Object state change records

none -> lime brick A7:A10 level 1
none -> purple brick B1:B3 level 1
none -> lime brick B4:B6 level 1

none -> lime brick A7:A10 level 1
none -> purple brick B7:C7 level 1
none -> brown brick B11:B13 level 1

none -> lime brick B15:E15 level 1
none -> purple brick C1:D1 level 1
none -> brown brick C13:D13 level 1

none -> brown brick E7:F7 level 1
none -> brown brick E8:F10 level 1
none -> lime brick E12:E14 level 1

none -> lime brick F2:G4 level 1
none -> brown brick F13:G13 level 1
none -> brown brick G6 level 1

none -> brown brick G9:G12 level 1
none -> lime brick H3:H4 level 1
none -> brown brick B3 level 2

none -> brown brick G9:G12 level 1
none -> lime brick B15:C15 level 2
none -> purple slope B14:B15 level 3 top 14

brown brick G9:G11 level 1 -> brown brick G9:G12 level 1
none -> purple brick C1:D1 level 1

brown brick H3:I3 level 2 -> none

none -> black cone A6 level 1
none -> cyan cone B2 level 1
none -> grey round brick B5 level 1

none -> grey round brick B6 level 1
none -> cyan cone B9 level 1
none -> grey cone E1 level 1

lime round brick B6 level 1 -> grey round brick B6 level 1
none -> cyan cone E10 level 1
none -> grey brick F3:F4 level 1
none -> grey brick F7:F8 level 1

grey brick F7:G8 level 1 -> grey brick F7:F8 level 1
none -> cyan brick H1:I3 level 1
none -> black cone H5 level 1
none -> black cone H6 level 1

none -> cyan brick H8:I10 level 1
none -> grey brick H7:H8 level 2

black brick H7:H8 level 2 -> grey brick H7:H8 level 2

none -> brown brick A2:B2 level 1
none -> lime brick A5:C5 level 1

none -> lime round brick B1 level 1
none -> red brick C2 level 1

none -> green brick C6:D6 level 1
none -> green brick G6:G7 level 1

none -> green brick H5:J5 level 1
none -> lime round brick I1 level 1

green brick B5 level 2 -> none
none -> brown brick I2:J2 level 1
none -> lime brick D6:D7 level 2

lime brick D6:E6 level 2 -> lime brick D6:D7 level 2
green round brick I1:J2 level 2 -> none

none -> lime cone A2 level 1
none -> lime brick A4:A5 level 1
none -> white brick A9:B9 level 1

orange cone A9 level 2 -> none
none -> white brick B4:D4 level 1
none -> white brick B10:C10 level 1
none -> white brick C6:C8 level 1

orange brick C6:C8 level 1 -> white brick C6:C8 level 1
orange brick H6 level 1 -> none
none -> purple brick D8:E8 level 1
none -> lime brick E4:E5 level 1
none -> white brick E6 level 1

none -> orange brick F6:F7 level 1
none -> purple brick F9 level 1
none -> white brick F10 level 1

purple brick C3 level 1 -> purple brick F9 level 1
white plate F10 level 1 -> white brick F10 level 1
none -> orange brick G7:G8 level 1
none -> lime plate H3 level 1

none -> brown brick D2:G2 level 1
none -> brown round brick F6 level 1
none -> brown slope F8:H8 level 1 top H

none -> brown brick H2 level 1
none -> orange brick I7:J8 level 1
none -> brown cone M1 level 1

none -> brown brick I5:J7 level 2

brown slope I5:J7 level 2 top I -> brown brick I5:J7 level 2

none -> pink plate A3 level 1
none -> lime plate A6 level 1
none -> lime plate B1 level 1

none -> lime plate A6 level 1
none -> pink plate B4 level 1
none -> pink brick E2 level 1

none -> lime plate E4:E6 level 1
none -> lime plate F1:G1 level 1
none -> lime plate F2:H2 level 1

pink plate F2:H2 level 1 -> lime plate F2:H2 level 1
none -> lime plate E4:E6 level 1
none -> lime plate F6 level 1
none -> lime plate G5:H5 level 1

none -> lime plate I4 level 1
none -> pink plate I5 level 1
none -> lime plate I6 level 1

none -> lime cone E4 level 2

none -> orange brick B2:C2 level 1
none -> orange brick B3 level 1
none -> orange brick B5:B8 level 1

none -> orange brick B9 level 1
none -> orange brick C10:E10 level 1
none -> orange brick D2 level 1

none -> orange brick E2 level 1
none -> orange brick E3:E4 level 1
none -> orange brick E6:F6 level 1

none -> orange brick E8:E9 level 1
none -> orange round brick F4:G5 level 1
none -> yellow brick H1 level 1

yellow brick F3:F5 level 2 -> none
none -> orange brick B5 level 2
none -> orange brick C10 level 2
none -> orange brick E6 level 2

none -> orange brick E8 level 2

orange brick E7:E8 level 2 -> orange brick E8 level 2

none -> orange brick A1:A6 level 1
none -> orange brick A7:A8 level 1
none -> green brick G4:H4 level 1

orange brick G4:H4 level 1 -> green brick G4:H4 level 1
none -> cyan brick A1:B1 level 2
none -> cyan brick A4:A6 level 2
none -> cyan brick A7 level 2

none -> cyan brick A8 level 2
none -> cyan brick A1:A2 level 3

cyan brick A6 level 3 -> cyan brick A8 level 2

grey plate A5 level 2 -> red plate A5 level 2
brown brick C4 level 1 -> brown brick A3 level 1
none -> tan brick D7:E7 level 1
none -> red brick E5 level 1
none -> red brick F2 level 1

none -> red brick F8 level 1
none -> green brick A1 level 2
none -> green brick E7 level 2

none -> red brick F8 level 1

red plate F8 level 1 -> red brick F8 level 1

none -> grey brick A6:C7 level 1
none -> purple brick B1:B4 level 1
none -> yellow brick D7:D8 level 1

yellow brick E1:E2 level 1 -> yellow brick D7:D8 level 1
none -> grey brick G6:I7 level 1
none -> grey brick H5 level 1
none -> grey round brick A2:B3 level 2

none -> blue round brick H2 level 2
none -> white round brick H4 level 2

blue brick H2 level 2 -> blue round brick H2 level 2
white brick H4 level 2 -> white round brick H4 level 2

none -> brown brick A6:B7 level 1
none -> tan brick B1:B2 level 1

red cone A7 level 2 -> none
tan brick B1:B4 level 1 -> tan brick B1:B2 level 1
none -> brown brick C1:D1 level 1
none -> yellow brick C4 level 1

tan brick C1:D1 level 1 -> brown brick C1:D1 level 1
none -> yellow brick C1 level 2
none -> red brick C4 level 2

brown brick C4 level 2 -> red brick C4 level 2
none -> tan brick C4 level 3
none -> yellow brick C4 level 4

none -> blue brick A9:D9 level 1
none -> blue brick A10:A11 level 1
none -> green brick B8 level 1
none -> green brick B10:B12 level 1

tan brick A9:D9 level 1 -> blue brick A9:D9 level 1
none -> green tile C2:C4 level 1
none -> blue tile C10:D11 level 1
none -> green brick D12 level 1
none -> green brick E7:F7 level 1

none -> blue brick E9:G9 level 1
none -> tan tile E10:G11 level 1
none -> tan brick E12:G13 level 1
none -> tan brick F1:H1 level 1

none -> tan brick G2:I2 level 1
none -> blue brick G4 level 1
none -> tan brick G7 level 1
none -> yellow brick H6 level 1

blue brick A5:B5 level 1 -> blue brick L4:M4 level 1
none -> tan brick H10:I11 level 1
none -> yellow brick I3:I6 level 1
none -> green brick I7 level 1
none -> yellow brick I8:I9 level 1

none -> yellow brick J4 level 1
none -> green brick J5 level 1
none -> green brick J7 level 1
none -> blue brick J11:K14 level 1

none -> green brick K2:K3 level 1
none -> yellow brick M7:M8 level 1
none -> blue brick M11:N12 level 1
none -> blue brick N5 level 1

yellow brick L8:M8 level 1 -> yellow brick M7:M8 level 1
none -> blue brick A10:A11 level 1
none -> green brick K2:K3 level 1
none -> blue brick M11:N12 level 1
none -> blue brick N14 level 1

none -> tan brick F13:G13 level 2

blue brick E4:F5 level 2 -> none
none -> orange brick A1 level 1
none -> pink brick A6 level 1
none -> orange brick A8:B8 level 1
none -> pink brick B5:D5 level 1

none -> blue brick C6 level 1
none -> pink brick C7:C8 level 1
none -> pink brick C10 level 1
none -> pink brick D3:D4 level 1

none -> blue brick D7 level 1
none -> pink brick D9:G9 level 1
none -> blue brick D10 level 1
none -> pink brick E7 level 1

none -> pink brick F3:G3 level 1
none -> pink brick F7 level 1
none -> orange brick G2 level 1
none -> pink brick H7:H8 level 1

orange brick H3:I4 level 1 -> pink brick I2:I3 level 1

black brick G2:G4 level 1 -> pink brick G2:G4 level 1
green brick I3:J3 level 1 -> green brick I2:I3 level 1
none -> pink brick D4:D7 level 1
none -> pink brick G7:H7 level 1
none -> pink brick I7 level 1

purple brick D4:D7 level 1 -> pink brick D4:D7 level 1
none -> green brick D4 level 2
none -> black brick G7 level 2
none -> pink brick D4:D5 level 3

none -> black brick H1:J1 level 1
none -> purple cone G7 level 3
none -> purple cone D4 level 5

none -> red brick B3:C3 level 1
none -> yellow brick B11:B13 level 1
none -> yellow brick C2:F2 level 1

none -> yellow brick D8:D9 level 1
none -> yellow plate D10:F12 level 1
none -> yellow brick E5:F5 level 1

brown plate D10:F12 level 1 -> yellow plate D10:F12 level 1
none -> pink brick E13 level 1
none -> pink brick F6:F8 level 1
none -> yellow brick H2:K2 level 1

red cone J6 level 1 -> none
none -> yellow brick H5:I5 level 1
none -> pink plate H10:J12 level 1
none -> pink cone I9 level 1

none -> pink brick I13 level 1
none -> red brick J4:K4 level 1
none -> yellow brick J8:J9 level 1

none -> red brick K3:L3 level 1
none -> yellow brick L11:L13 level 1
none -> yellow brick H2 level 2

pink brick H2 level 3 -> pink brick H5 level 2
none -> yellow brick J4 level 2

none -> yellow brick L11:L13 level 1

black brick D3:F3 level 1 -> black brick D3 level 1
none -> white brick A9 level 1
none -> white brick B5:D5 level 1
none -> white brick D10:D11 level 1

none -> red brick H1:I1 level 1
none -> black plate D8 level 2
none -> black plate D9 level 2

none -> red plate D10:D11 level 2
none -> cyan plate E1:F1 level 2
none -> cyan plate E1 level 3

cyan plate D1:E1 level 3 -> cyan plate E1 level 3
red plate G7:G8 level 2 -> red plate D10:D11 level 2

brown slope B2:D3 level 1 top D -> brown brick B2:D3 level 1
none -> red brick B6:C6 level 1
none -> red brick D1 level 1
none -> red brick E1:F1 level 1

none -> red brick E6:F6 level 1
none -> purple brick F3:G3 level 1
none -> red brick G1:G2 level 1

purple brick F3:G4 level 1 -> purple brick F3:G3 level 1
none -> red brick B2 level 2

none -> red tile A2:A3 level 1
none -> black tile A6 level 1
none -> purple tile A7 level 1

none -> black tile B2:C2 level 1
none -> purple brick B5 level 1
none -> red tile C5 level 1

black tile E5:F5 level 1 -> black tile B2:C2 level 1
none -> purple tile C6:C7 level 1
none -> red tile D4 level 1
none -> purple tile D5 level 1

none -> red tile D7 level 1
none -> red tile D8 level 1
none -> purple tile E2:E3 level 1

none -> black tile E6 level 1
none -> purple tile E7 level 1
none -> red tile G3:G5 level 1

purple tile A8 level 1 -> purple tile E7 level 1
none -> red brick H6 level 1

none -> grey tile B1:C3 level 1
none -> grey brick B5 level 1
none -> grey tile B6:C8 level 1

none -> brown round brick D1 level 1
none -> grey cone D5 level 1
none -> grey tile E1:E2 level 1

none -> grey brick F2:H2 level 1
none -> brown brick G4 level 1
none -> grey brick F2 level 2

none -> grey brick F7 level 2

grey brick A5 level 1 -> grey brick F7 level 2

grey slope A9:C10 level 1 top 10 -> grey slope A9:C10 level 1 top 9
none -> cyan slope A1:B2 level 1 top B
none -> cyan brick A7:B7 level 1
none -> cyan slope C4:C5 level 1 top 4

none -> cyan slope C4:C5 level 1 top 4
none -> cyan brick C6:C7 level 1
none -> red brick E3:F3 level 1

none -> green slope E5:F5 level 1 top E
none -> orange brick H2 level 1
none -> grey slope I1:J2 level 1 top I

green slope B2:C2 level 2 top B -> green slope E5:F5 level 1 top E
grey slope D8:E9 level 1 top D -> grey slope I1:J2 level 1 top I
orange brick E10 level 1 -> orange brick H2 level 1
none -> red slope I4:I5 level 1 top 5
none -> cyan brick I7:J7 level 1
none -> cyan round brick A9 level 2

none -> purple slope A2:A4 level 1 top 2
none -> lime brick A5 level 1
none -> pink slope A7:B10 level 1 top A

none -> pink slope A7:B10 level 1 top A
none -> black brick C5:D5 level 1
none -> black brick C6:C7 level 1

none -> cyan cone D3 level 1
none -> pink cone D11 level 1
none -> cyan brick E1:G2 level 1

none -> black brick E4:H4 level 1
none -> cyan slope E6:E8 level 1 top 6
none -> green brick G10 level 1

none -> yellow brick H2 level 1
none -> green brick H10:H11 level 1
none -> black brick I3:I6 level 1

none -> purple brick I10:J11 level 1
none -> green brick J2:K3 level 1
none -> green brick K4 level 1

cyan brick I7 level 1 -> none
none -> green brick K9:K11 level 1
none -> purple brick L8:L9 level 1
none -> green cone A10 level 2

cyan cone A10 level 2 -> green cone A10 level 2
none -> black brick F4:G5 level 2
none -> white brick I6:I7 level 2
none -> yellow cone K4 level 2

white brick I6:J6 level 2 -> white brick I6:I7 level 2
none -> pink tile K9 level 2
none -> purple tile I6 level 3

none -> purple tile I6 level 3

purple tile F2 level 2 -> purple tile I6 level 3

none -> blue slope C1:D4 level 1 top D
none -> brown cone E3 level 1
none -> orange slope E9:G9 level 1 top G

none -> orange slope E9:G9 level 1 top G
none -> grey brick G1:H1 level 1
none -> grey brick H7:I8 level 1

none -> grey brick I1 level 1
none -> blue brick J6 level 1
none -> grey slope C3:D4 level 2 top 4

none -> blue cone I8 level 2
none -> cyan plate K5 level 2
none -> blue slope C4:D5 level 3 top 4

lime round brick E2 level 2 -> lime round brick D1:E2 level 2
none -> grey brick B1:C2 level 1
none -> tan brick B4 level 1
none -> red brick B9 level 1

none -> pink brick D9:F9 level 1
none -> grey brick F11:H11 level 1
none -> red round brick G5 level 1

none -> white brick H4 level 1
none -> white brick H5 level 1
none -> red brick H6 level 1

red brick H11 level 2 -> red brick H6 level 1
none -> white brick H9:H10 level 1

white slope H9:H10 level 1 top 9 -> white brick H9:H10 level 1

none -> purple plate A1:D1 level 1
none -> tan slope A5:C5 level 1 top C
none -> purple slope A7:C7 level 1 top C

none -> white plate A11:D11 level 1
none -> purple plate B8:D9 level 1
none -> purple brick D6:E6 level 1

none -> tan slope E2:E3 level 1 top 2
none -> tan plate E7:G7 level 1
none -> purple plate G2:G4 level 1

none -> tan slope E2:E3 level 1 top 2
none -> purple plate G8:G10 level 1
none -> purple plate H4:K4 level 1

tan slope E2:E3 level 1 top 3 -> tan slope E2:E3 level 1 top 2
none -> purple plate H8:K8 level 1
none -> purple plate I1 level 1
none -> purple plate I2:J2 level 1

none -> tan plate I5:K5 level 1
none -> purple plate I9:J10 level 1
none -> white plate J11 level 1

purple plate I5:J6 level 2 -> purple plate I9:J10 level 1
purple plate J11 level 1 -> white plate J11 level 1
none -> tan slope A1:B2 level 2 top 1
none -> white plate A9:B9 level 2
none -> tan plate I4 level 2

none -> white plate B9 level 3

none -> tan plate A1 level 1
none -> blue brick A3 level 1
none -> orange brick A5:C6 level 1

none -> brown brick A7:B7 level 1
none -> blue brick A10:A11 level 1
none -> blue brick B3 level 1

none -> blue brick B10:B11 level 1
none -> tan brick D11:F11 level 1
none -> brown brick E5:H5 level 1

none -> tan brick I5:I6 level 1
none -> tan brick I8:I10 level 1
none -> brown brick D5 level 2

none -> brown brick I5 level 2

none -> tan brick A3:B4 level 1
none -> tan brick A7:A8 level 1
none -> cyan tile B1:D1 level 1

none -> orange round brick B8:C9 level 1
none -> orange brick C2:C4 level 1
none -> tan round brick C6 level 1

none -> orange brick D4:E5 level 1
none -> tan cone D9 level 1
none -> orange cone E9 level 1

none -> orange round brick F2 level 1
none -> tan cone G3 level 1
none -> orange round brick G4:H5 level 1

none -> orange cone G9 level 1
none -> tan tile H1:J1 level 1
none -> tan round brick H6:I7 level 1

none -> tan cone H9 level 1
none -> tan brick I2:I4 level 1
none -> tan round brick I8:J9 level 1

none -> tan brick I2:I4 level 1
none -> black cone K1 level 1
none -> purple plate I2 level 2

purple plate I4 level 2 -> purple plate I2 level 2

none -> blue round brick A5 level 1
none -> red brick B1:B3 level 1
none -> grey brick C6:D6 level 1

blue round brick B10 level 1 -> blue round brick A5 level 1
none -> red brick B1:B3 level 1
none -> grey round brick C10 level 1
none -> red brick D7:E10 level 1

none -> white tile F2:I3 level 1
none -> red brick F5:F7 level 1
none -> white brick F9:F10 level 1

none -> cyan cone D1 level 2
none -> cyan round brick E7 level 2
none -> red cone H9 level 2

TASK DETAILS
The answer is the run of lines above from the line containing "none -> yellow brick H5:I5 level 1" through the line containing "none -> grey cone D5 level 1", copied exactly and alone.

WRITTEN SOLUTION
none -> yellow brick H5:I5 level 1
none -> pink plate H10:J12 level 1
none -> pink cone I9 level 1

none -> pink brick I13 level 1
none -> red brick J4:K4 level 1
none -> yellow brick J8:J9 level 1

none -> red brick K3:L3 level 1
none -> yellow brick L11:L13 level 1
none -> yellow brick H2 level 2

pink brick H2 level 3 -> pink brick H5 level 2
none -> yellow brick J4 level 2

none -> yellow brick L11:L13 level 1

black brick D3:F3 level 1 -> black brick D3 level 1
none -> white brick A9 level 1
none -> white brick B5:D5 level 1
none -> white brick D10:D11 level 1

none -> red brick H1:I1 level 1
none -> black plate D8 level 2
none -> black plate D9 level 2

none -> red plate D10:D11 level 2
none -> cyan plate E1:F1 level 2
none -> cyan plate E1 level 3

cyan plate D1:E1 level 3 -> cyan plate E1 level 3
red plate G7:G8 level 2 -> red plate D10:D11 level 2

brown slope B2:D3 level 1 top D -> brown brick B2:D3 level 1
none -> red brick B6:C6 level 1
none -> red brick D1 level 1
none -> red brick E1:F1 level 1

none -> red brick E6:F6 level 1
none -> purple brick F3:G3 level 1
none -> red brick G1:G2 level 1

purple brick F3:G4 level 1 -> purple brick F3:G3 level 1
none -> red brick B2 level 2

none -> red tile A2:A3 level 1
none -> black tile A6 level 1
none -> purple tile A7 level 1

none -> black tile B2:C2 level 1
none -> purple brick B5 level 1
none -> red tile C5 level 1

black tile E5:F5 level 1 -> black tile B2:C2 level 1
none -> purple tile C6:C7 level 1
none -> red tile D4 level 1
none -> purple tile D5 level 1

none -> red tile D7 level 1
none -> red tile D8 level 1
none -> purple tile E2:E3 level 1

none -> black tile E6 level 1
none -> purple tile E7 level 1
none -> red tile G3:G5 level 1

purple tile A8 level 1 -> purple tile E7 level 1
none -> red brick H6 level 1

none -> grey tile B1:C3 level 1
none -> grey brick B5 level 1
none -> grey tile B6:C8 level 1

none -> brown round brick D1 level 1
none -> grey cone D5 level 1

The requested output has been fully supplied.